Nothing in the data should change when you return it, but leave the pictures out.

## Data provided
BEGIN

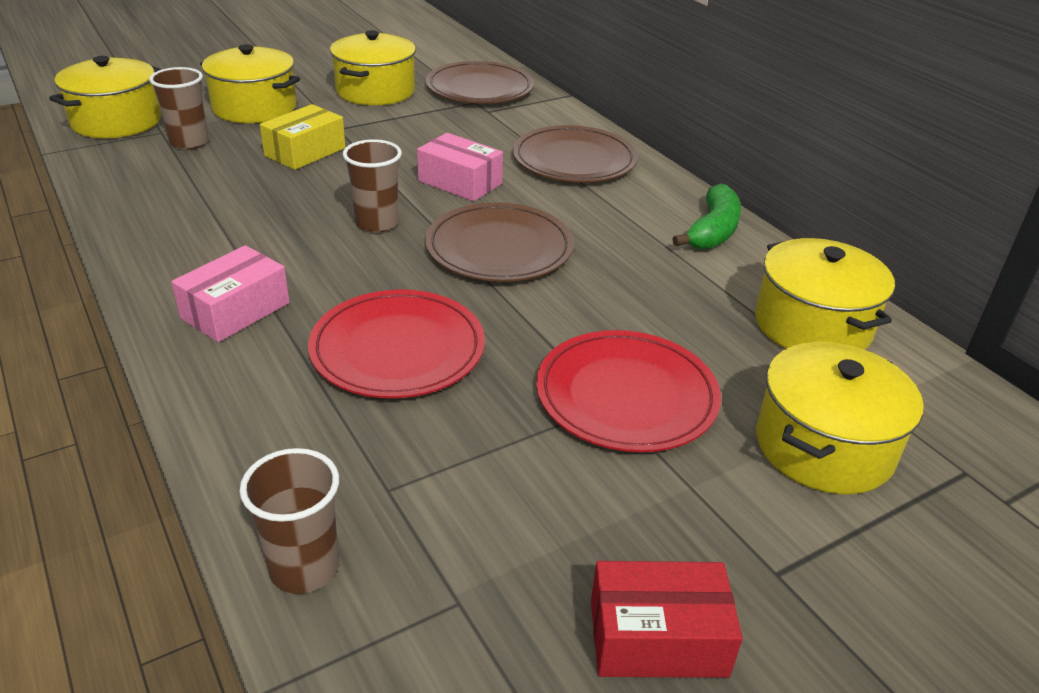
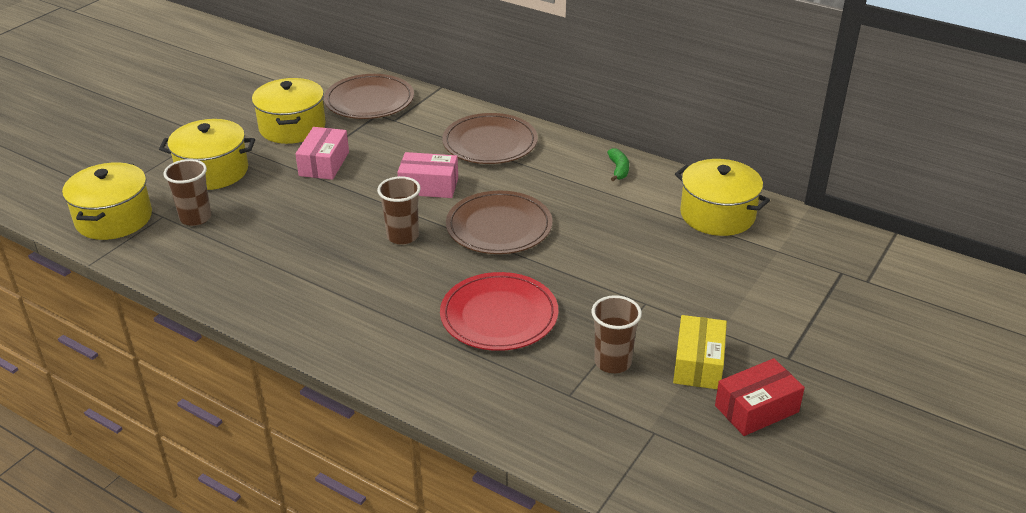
camera: 25 degrees left, 0 degrees up
(235, 310) = (373, 329): pink box -> pink box (324, 164)
(304, 568) = (564, 449): brown cup -> brown cup (612, 362)
(305, 152) = (294, 197): yellow box -> yellow box (698, 364)
(626, 396) = (650, 295): red plate -> none
(713, 231) = (618, 169): green banana -> green banana, size x0.61
(824, 446) = (768, 284): yellow pot -> none

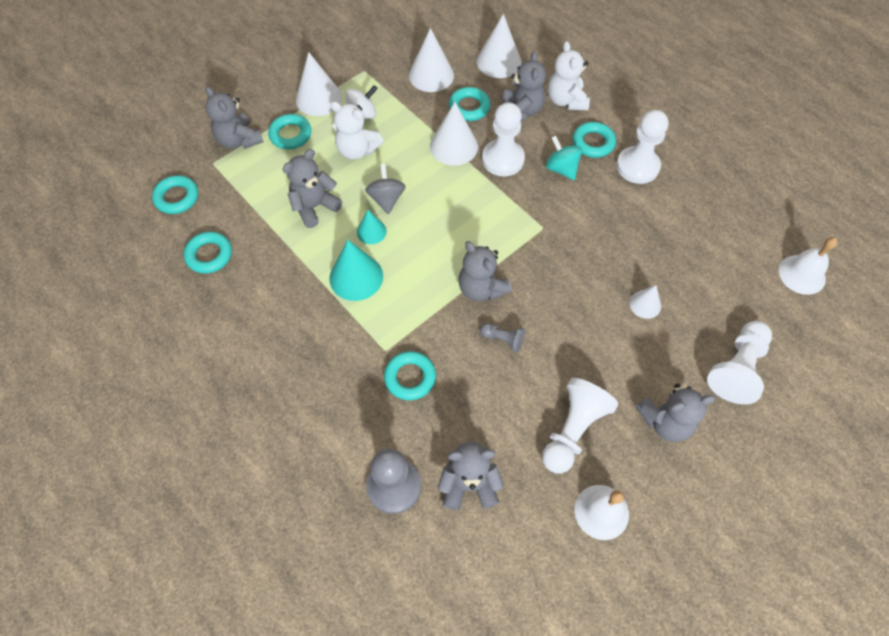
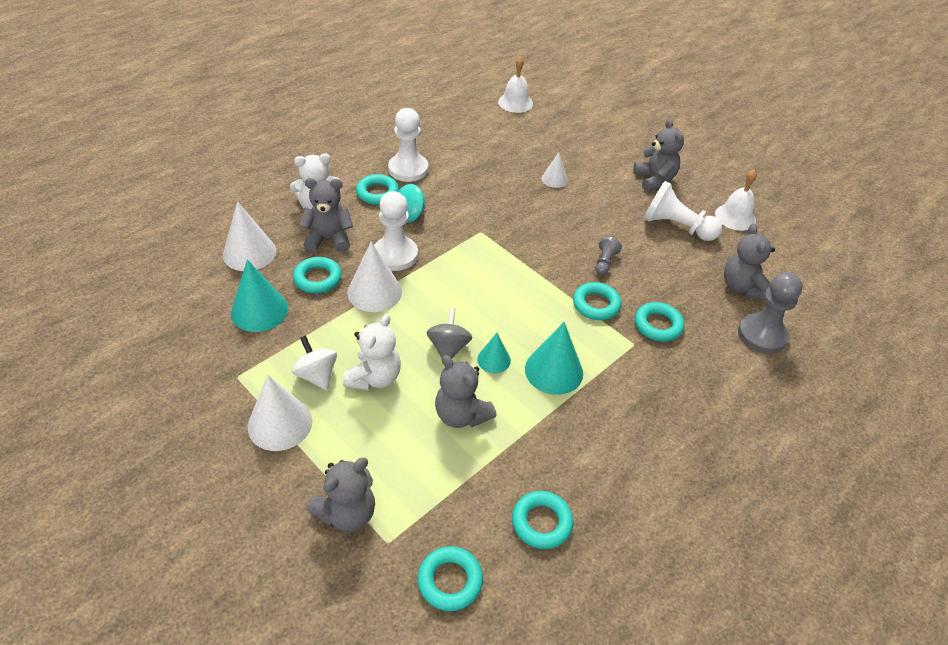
camera: 95 degrees left, 15 degrees down
(290, 135) = (343, 450): turquoise ring -> turquoise ring (596, 304)
(386, 199) = (448, 348): grey spinning top -> grey spinning top turned 105 degrees clockwise
(431, 75) = (259, 310): white cone -> turquoise cone
(481, 288) = (553, 275): grey teddy bear -> none
(737, 368) = (602, 142): white pawn -> none

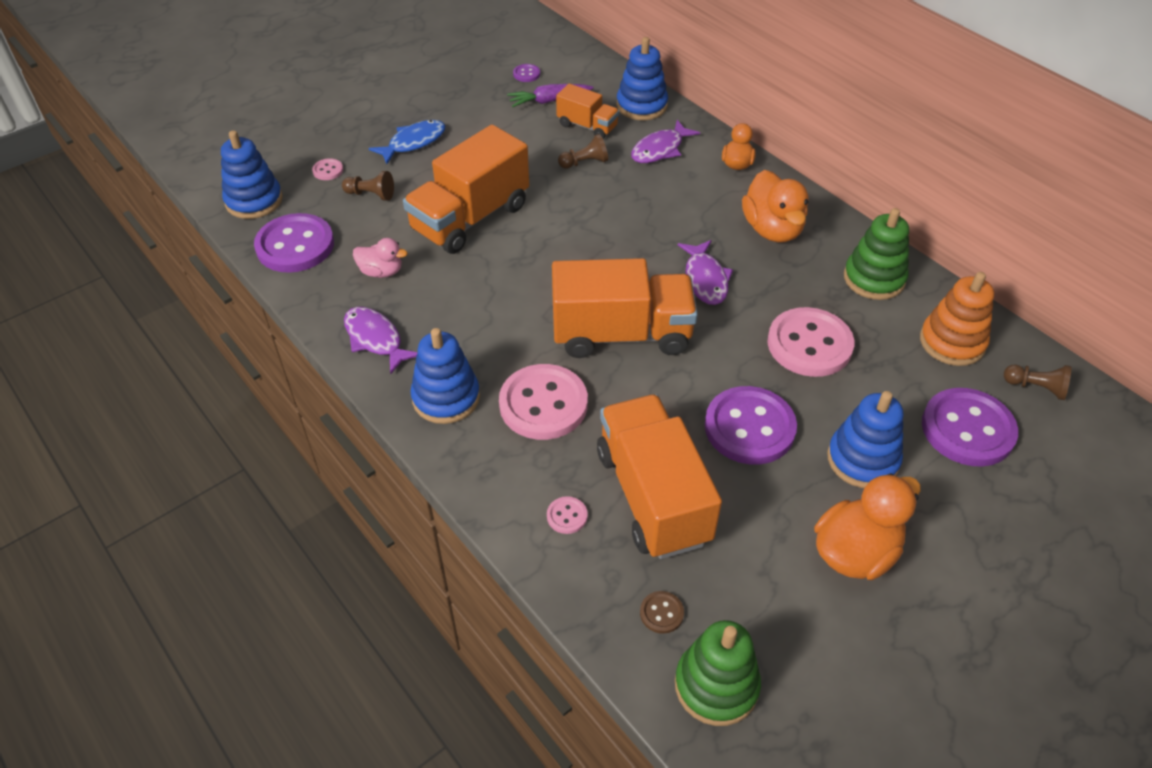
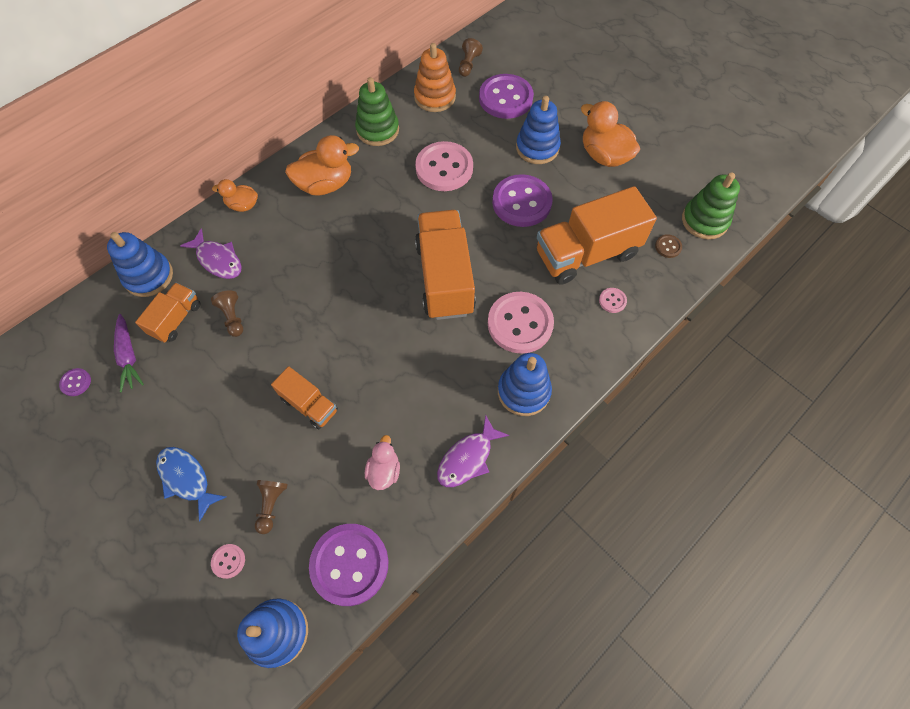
camera: 95 degrees left, 15 degrees up
(470, 218) = (309, 404): orange truck -> orange truck, size x0.53
(705, 279) = (383, 226): purple fish -> none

END

## Exercise answer
camera: 25 degrees left, 0 degrees up
(235, 310) = (373, 329): pink box -> pink box (324, 164)
(304, 568) = (564, 449): brown cup -> brown cup (612, 362)
(305, 152) = (294, 197): yellow box -> yellow box (698, 364)
(626, 396) = (650, 295): red plate -> none
(713, 231) = (618, 169): green banana -> green banana, size x0.61
(824, 446) = (768, 284): yellow pot -> none

camera: 95 degrees left, 15 degrees down
(290, 135) = (343, 450): turquoise ring -> turquoise ring (596, 304)
(386, 199) = (448, 348): grey spinning top -> grey spinning top turned 105 degrees clockwise
(431, 75) = (259, 310): white cone -> turquoise cone
(481, 288) = (553, 275): grey teddy bear -> none
(737, 368) = (602, 142): white pawn -> none

camera: 95 degrees left, 15 degrees up
(470, 218) = (309, 404): orange truck -> orange truck, size x0.53
(705, 279) = (383, 226): purple fish -> none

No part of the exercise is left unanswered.